• **PROVIDED INFORMATION**
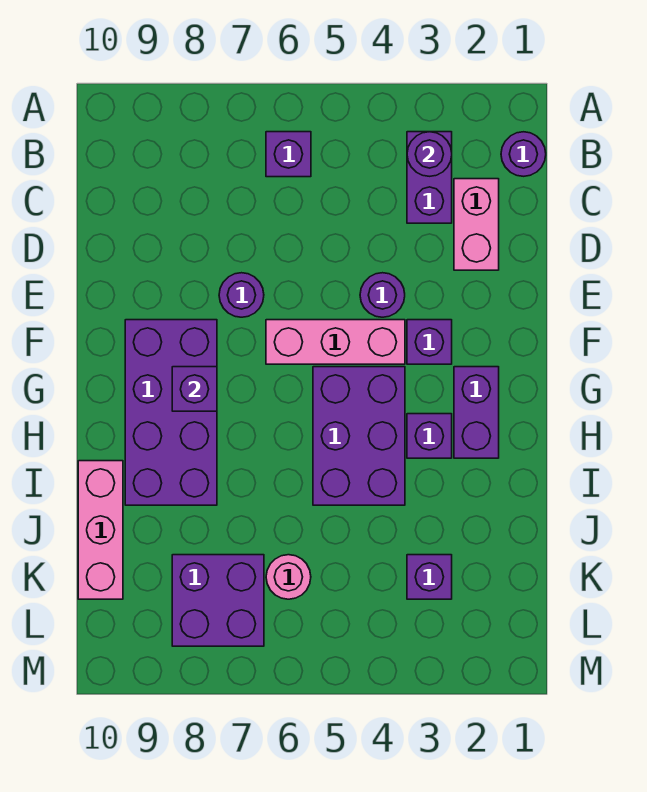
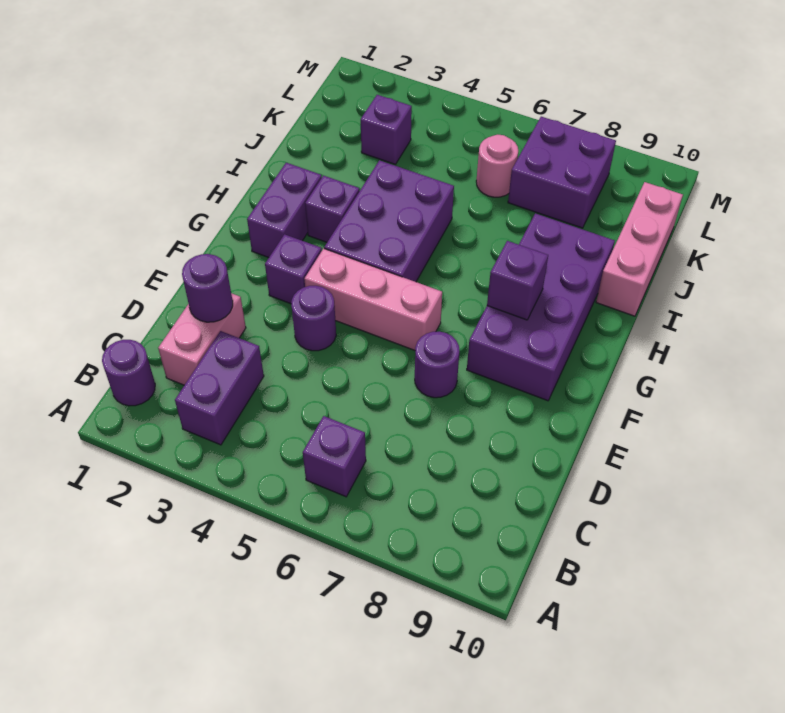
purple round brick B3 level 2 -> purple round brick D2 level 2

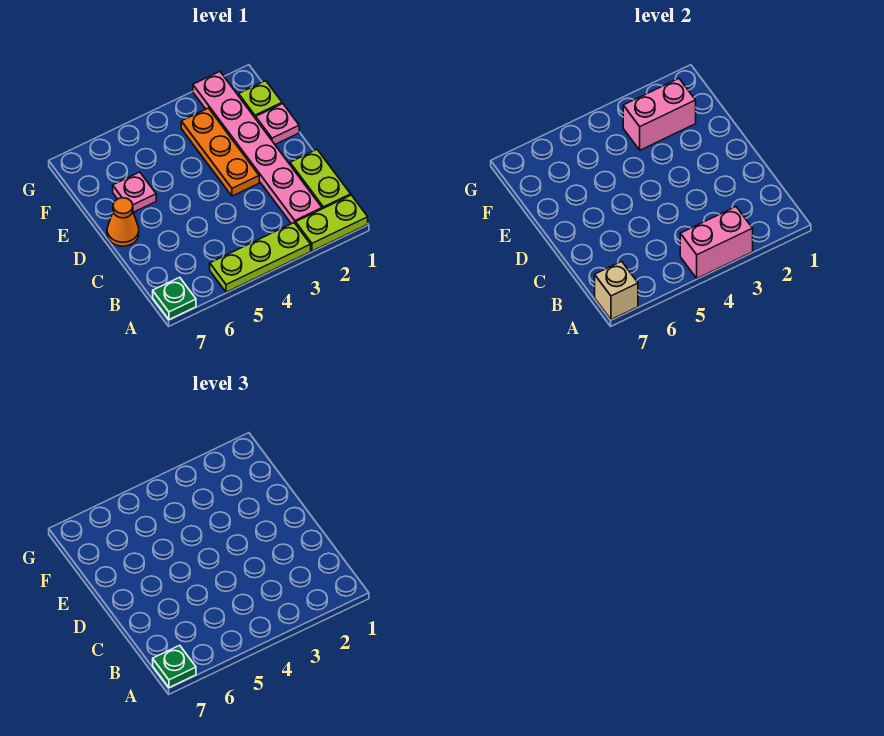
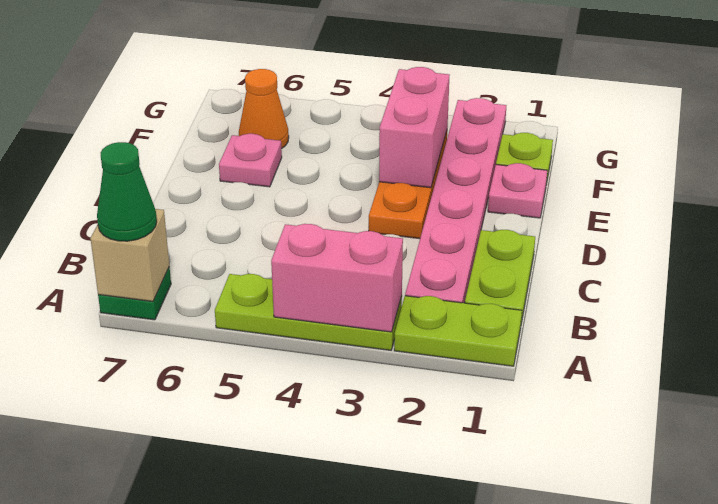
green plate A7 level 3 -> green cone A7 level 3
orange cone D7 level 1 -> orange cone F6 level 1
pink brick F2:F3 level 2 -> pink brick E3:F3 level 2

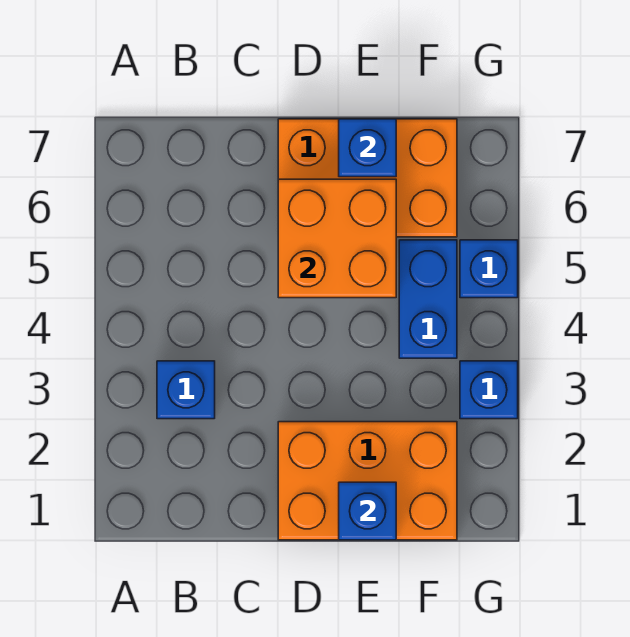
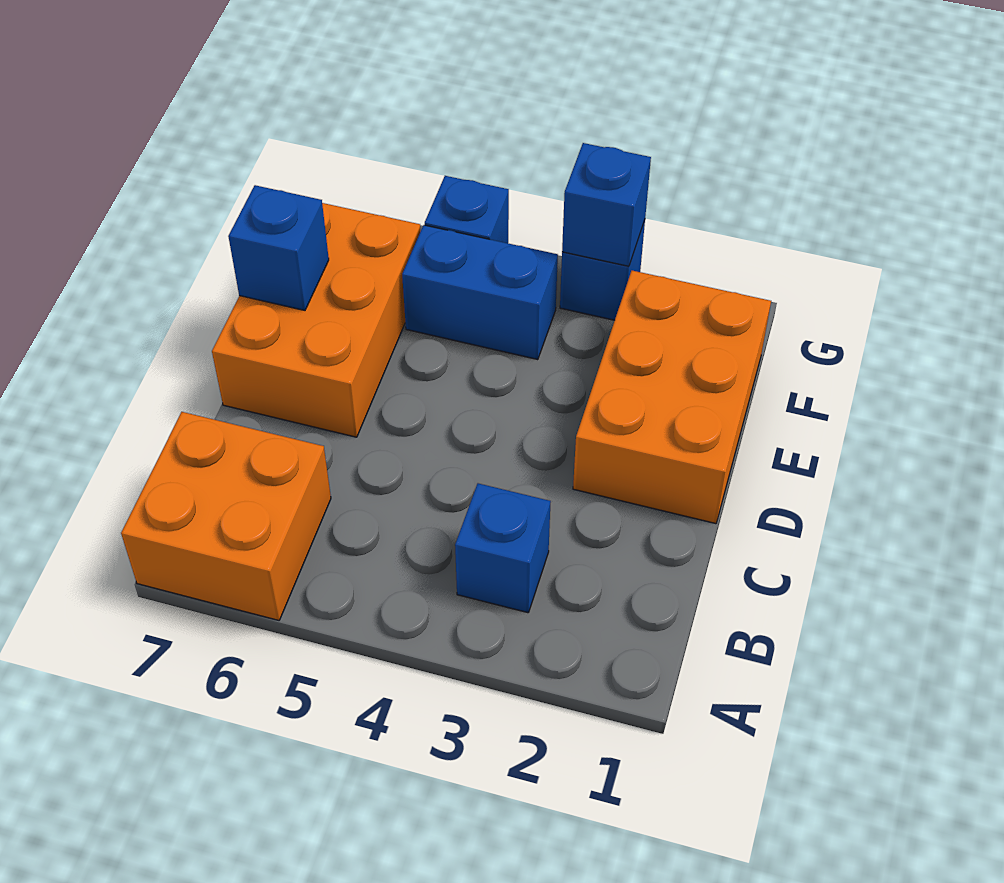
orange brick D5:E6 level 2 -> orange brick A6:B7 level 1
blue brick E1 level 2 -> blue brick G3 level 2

...

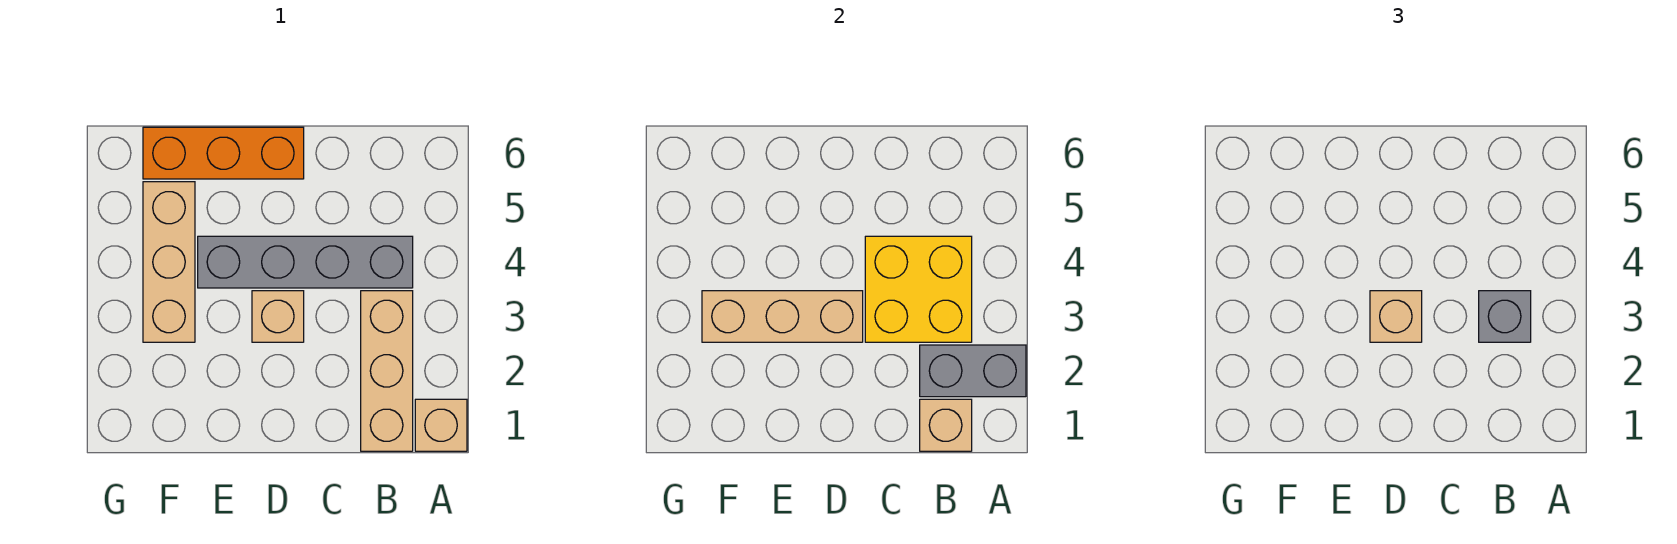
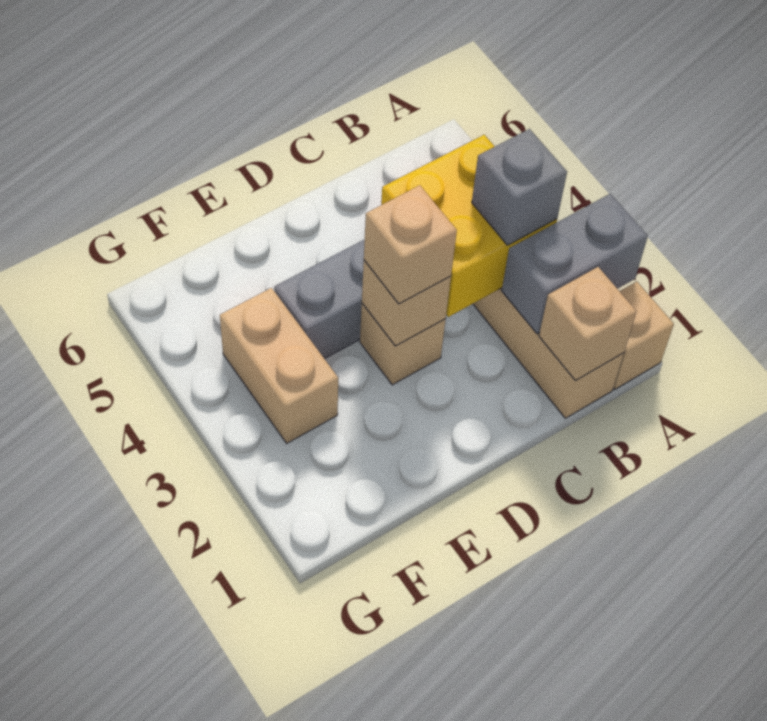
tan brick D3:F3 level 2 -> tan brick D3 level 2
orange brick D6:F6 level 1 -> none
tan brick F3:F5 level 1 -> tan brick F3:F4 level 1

• **TRY IT**
A word-for-word reproduction is needed of the lines above from the line containing "purple round brick B3" through the line containing "blue brick E1", with both ends kept and no pictures.

• **TASK ANSWER**
purple round brick B3 level 2 -> purple round brick D2 level 2

green plate A7 level 3 -> green cone A7 level 3
orange cone D7 level 1 -> orange cone F6 level 1
pink brick F2:F3 level 2 -> pink brick E3:F3 level 2

orange brick D5:E6 level 2 -> orange brick A6:B7 level 1
blue brick E1 level 2 -> blue brick G3 level 2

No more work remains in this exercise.